§ Data shown
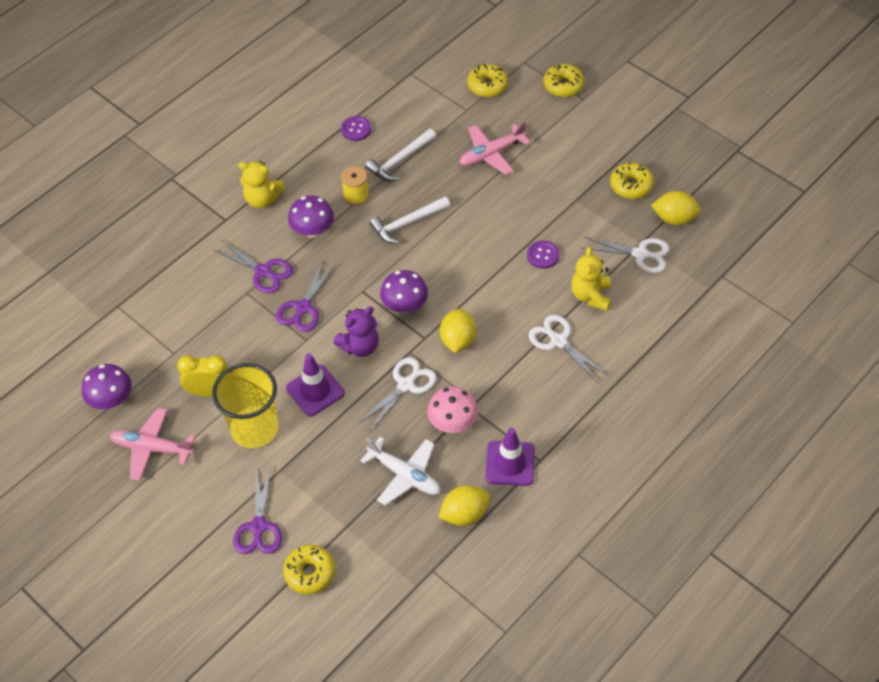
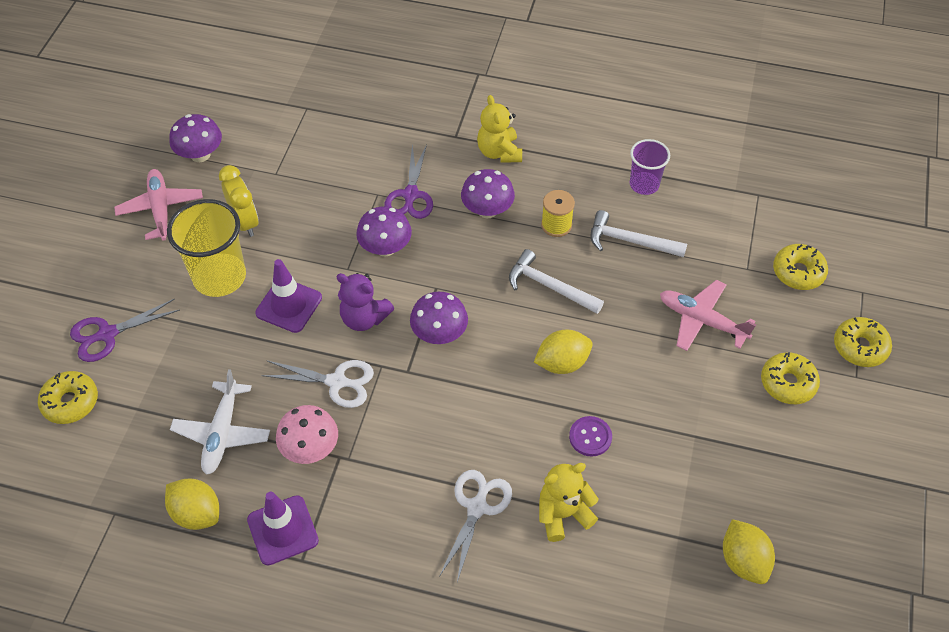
camera: 60 degrees right, 0 degrees up
purple scissors [276,261,335,332] -> purple mushroom [356,206,412,256]
purple button [341,116,371,141] -> purple cup [630,139,670,195]
yellow lemon [440,309,476,353] -> yellow lemon moved to [534,330,593,374]
white scissors [581,236,670,273] -> none
yellow donut [610,162,654,199] -> yellow donut moved to [761,352,820,404]

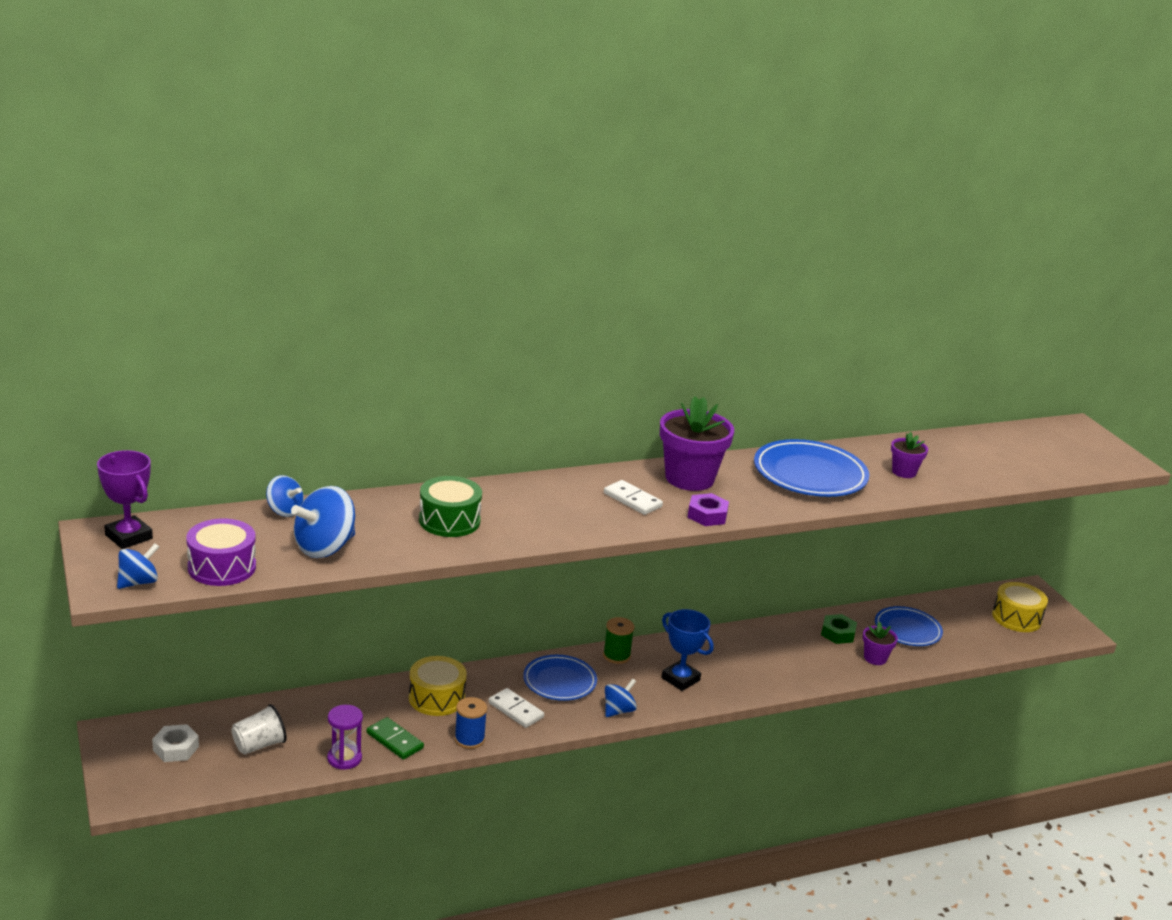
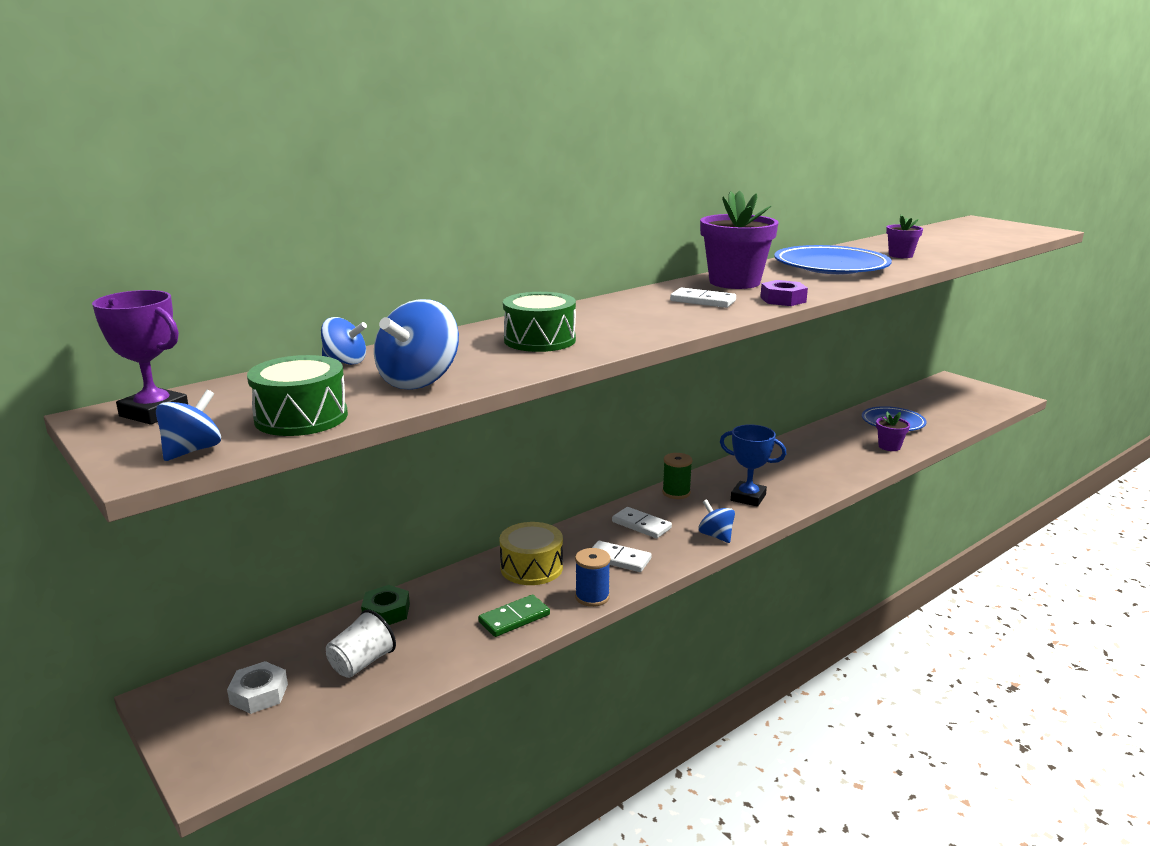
camera: 15 degrees left, 5 degrees down
purple drum [186,518,256,586] -> green drum [247,355,348,436]
purple hourglass [327,705,363,770] -> none
green domino [367,717,424,760] -> green domino turned 60 degrees counterclockwise [478,594,550,637]
blue plate [523,655,597,701] -> white domino [612,507,672,538]
blue spinning top [605,678,637,717] -> blue spinning top turned 60 degrees counterclockwise [698,500,735,543]
green nut [821,614,857,644] -> green nut moved to [361,585,410,625]
yellow drum [992,582,1048,632] -> none

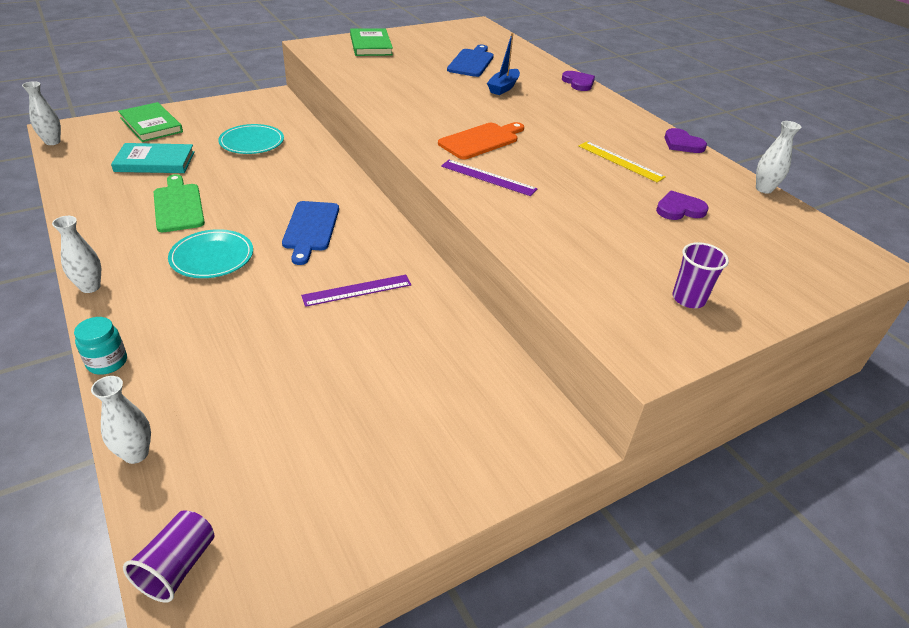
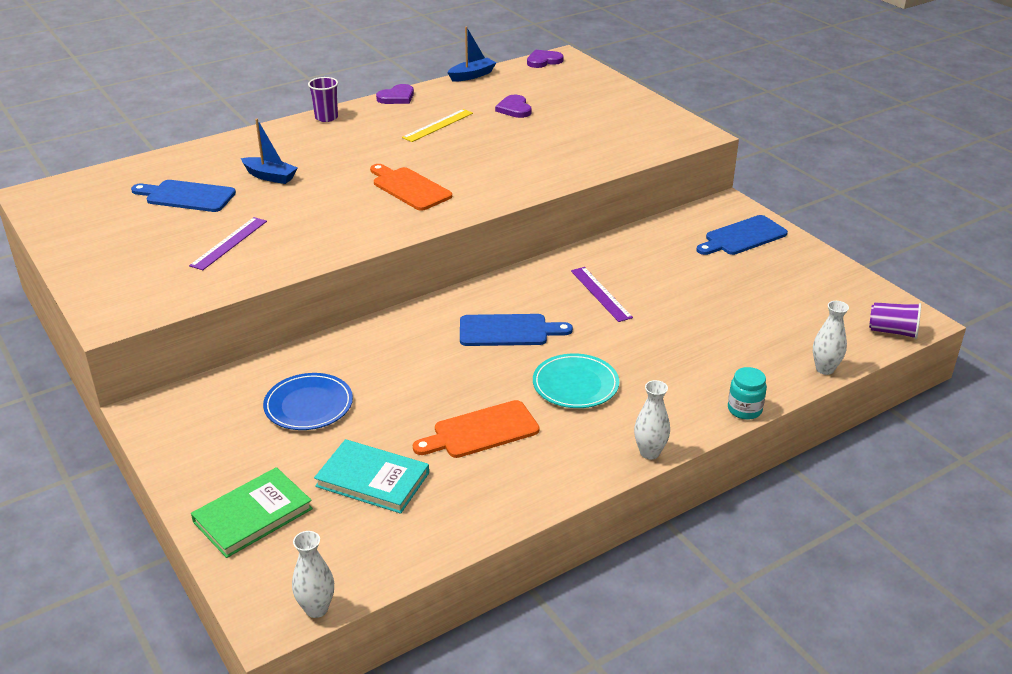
camera: 90 degrees left, 5 degrees down
turquoise book [111,143,195,173] -> turquoise book turned 60 degrees counterclockwise [314,439,429,514]
green cutting board [154,174,205,232] -> orange cutting board [413,400,539,458]
turquoise plate [218,124,284,154] -> blue plate [263,373,353,430]
green book [350,28,393,56] -> none
purple ruler [441,160,538,196] -> purple ruler moved to [189,217,267,270]
purple heart [562,71,595,91] -> purple heart moved to [527,50,564,68]
purple cup [672,242,729,308] -> purple cup moved to [308,77,338,122]
white vase [756,121,801,194] -> blue boat [447,26,496,82]
none -> blue cutting board [696,215,788,255]

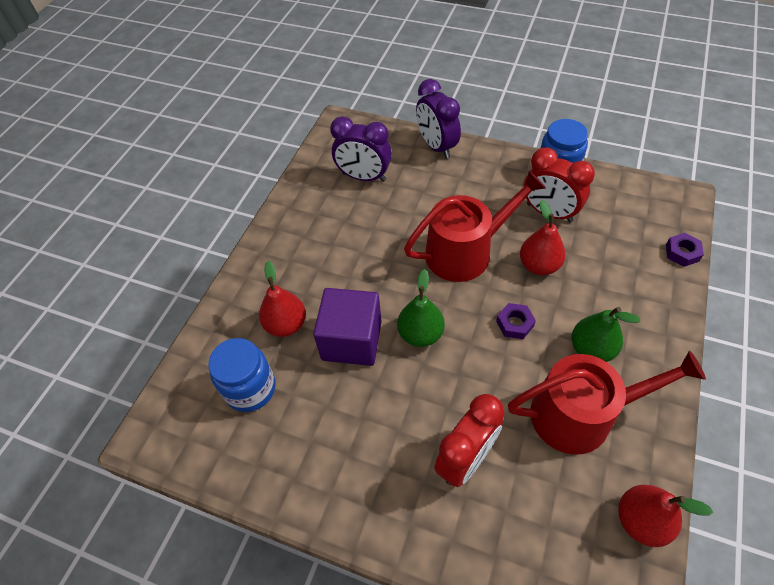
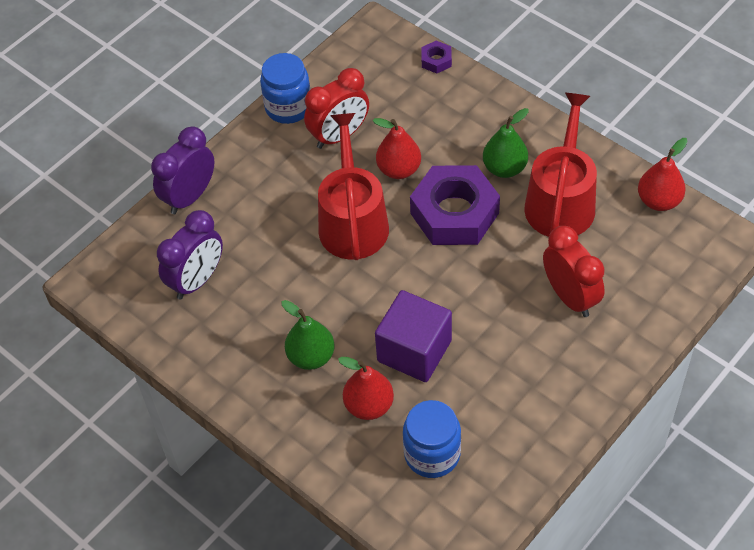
camera: 70 degrees left, 0 degrees up
green pear [397,269,445,347] -> green pear moved to [281,300,334,370]
purple clock [416,79,461,159] -> purple clock turned 135 degrees clockwise [151,126,214,214]
purple nut [496,303,536,339] -> purple nut [410,165,500,245], size x2.38

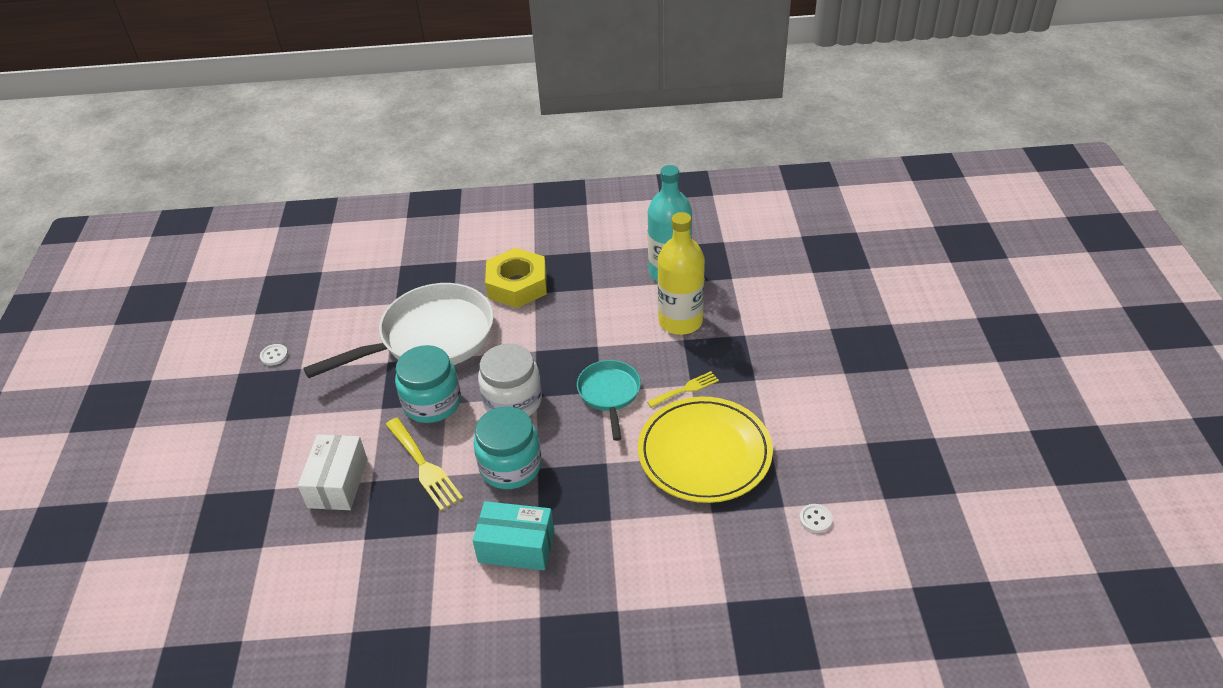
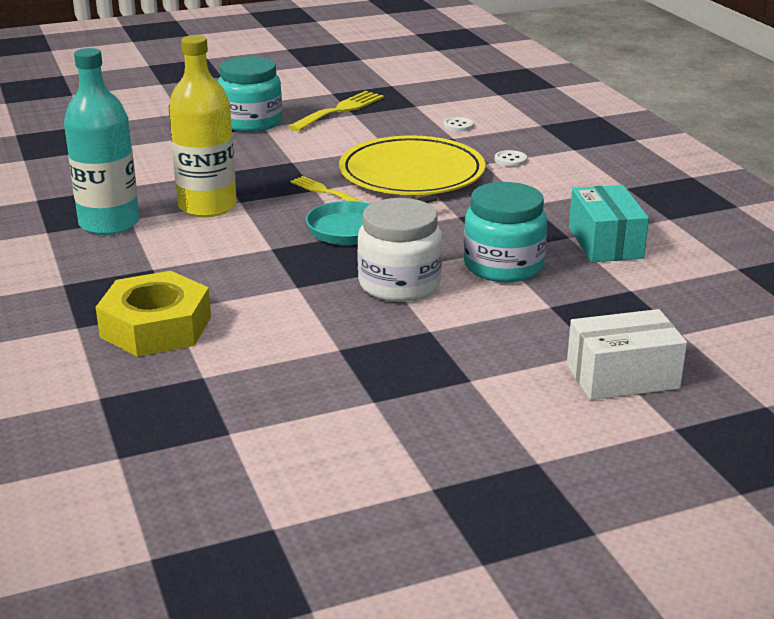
camera: 110 degrees left, 15 degrees down
white button [260,344,288,366] -> white button moved to [495,150,527,167]
white pan [303,283,494,378] -> none
yellow fork [385,418,463,511] -> yellow fork moved to [289,91,384,131]
turquoise jar [395,345,461,423] -> turquoise jar moved to [218,56,282,132]

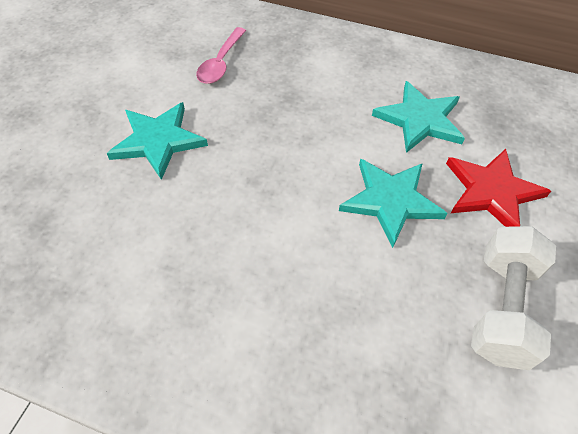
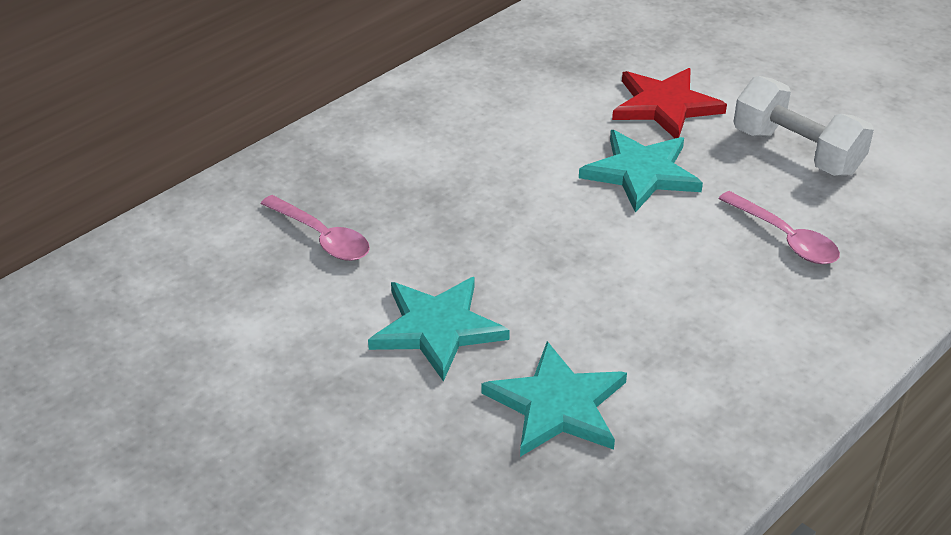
camera: 65 degrees left, 15 degrees down
turquoise star [372,81,465,153] -> turquoise star moved to [481,341,627,457]
none -> pink spoon [718,191,840,264]

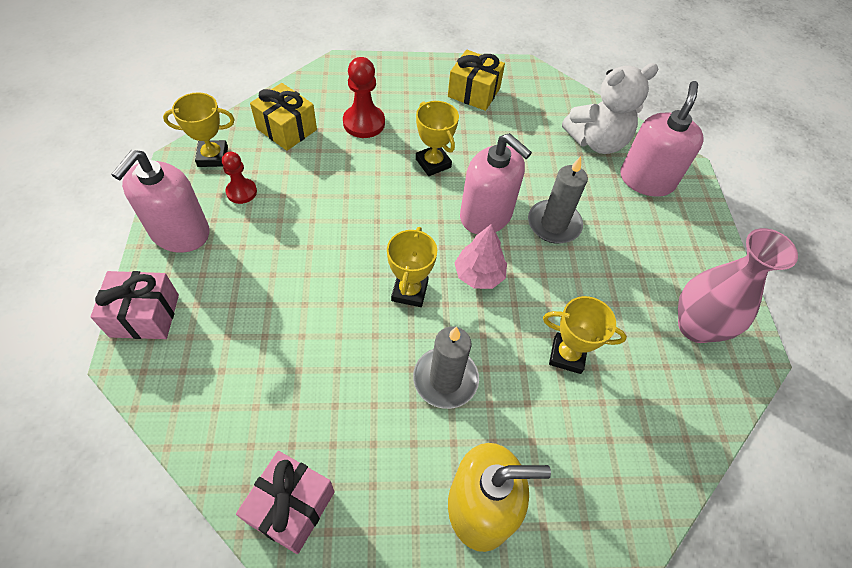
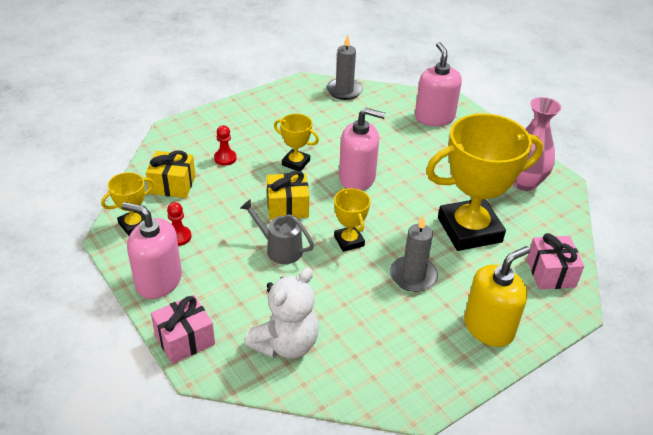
camera: 30 degrees left, 15 degrees down
pink soap dispenser [111,150,210,253] -> pink soap dispenser turned 120 degrees clockwise [122,202,182,299]
pink gift [236,451,335,554] -> pink gift moved to [527,233,584,289]
red pawn [343,57,385,138] -> red pawn [214,125,237,166], size x0.64
yellow gift [448,50,505,111] -> yellow gift moved to [267,171,309,220]
pink tree [455,224,507,289] -> none
grey candle [528,156,588,243] -> grey candle moved to [326,35,363,100]
yellow trophy [543,296,627,374] -> yellow trophy [426,113,543,251], size x2.15
white teddy bear [562,63,658,154] -> white teddy bear moved to [244,268,319,358]
none -> grey watering can [240,199,314,264]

§ What to do
Copy out every line from the material above in which the word "camera" appears.

§ Answer box
camera: 60 degrees right, 0 degrees up
camera: 15 degrees left, 5 degrees down
camera: 90 degrees left, 5 degrees down
camera: 70 degrees left, 0 degrees up
camera: 110 degrees left, 15 degrees down
camera: 65 degrees left, 15 degrees down
camera: 30 degrees left, 15 degrees down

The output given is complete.